* **Supplied material**:

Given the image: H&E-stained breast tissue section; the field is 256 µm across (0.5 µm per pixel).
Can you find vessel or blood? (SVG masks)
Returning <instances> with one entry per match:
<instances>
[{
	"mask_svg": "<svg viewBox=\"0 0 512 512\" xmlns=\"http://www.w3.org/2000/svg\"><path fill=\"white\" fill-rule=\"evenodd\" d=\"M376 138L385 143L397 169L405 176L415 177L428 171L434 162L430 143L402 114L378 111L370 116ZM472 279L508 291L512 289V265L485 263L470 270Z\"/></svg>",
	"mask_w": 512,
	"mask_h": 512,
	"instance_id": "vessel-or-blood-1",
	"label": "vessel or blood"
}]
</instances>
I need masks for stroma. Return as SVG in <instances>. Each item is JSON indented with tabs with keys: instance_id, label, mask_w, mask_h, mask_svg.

--

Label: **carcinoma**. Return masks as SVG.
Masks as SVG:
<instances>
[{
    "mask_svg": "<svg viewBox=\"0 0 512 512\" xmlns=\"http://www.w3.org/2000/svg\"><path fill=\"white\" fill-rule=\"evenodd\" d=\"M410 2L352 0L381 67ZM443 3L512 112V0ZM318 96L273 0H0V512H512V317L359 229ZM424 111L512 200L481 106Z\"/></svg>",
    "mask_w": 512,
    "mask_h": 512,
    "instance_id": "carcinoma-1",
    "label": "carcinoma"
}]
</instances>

* **Task prompt**: Retype, word for word, every line from the line with "Given the image: H&E-stained" to the line with "I need masks", inclusive. Add nothing.

* **Result of the exercise**:
Given the image: H&E-stained breast tissue section; the field is 256 µm across (0.5 µm per pixel).
Can you find vessel or blood? (SVG masks)
Returning <instances> with one entry per match:
<instances>
[{
	"mask_svg": "<svg viewBox=\"0 0 512 512\" xmlns=\"http://www.w3.org/2000/svg\"><path fill=\"white\" fill-rule=\"evenodd\" d=\"M376 138L385 143L397 169L405 176L415 177L428 171L434 162L430 143L402 114L378 111L370 116ZM472 279L508 291L512 289V265L485 263L470 270Z\"/></svg>",
	"mask_w": 512,
	"mask_h": 512,
	"instance_id": "vessel-or-blood-1",
	"label": "vessel or blood"
}]
</instances>
I need masks for stroma. Return as SVG in <instances>. Each item is JSON indented with tabs with keys: instance_id, label, mask_w, mask_h, mask_svg.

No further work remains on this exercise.